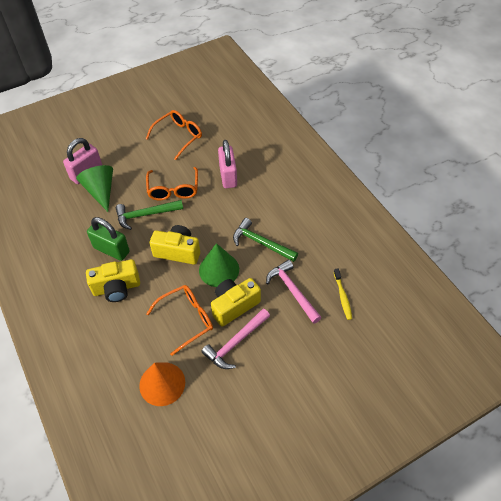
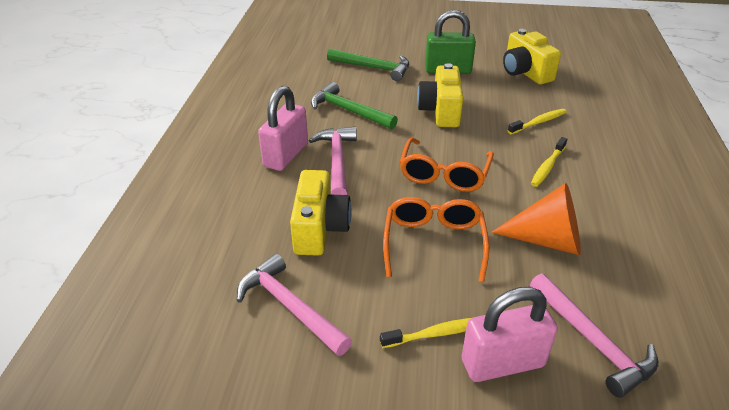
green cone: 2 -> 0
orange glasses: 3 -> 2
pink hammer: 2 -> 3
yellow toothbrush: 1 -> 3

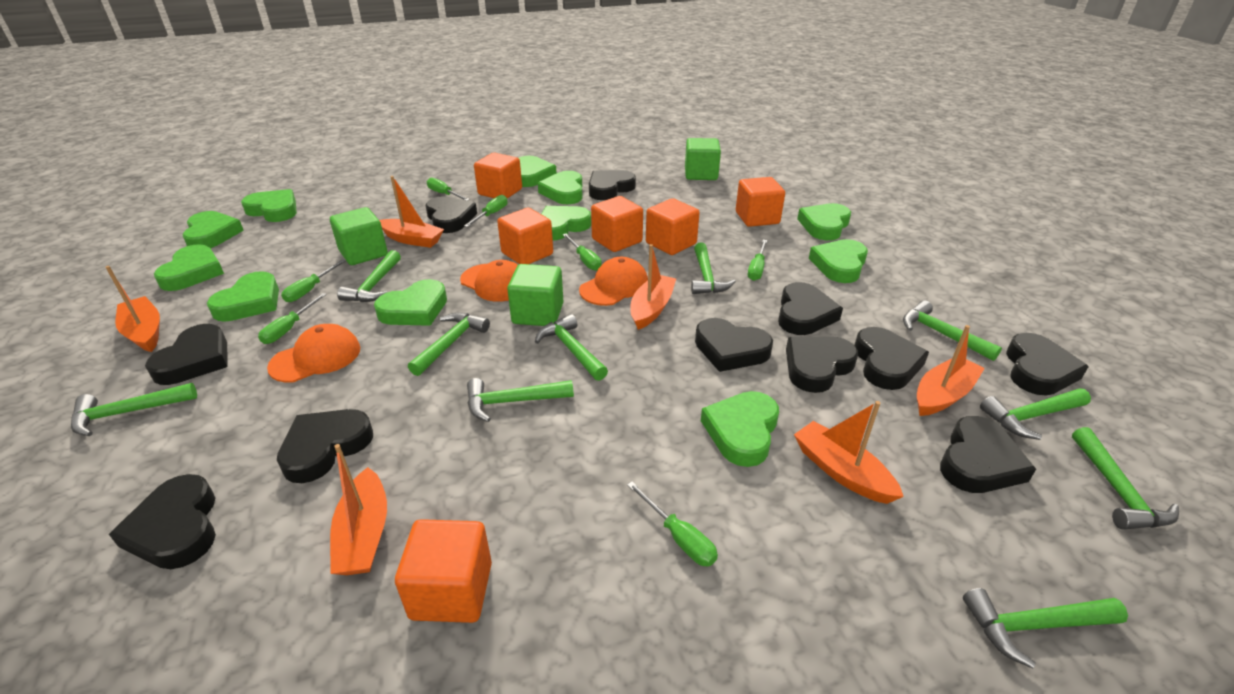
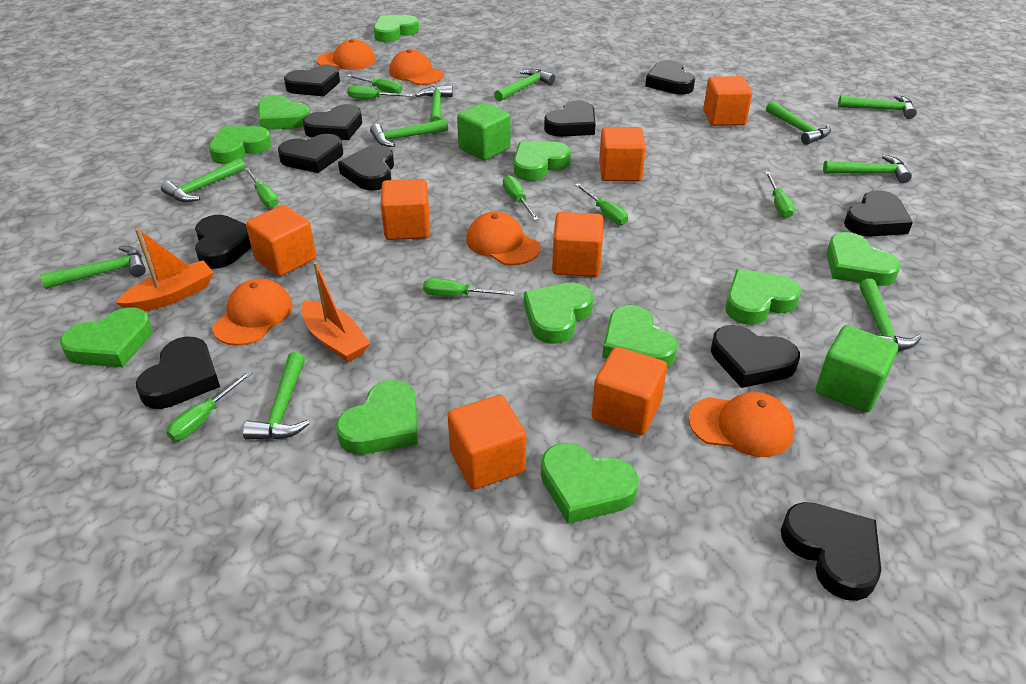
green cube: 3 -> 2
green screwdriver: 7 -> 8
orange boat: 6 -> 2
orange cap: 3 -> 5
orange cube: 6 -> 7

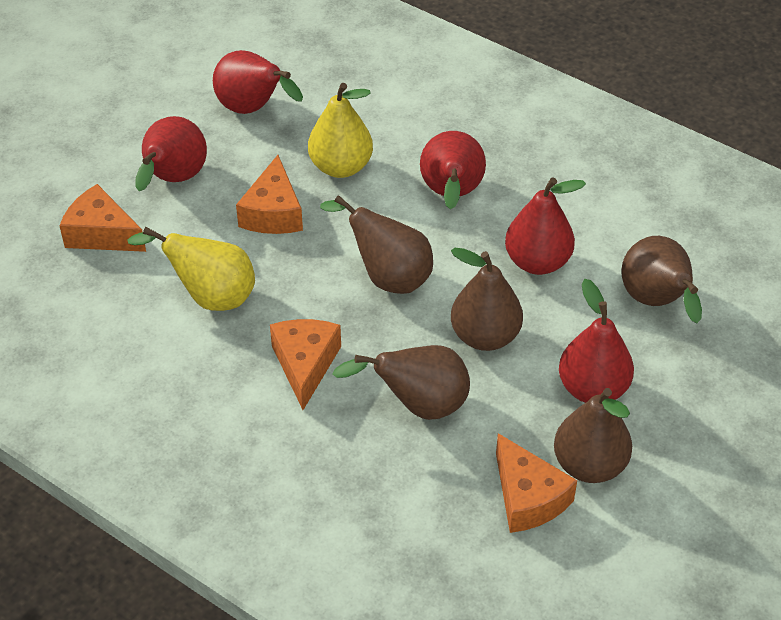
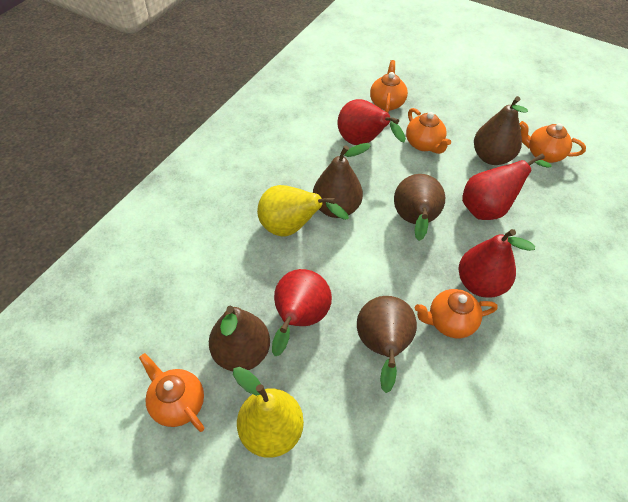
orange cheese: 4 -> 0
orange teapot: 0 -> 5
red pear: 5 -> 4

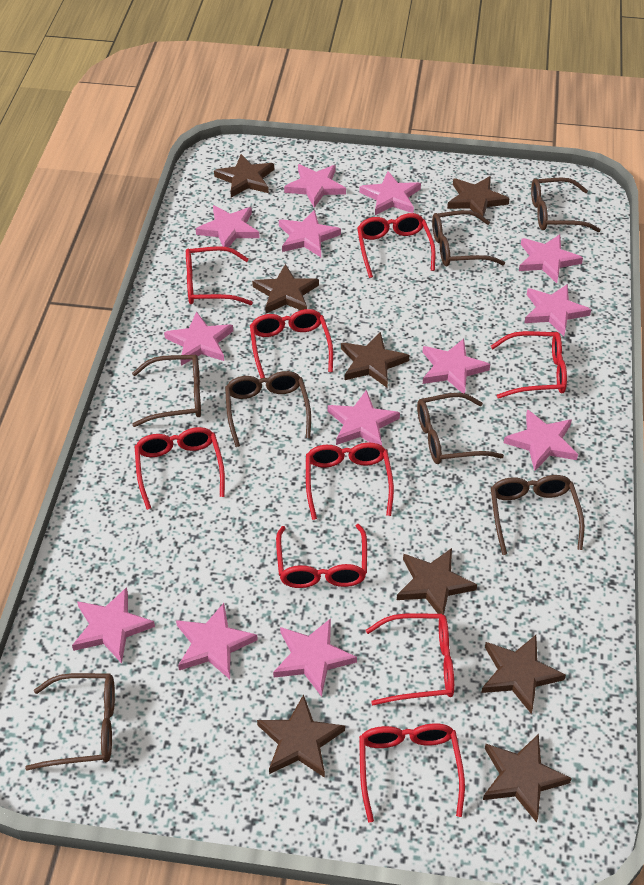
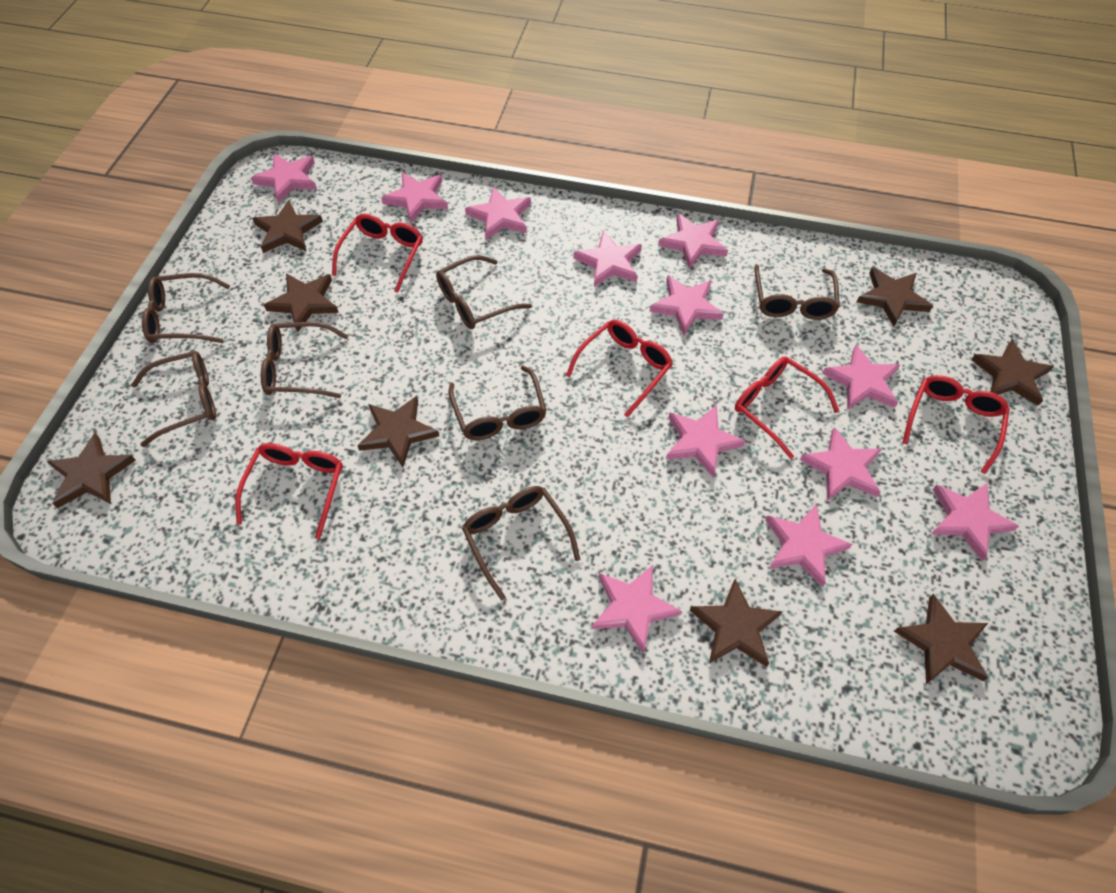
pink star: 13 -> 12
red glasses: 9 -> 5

ACTIVITY
The task requires restating verbatim the lines from the one that holds "orange cheese: 4 -> 0" through the end of the listing, both ends counted, and no pictures.

WRITTEN RESPONSE
orange cheese: 4 -> 0
orange teapot: 0 -> 5
red pear: 5 -> 4

pink star: 13 -> 12
red glasses: 9 -> 5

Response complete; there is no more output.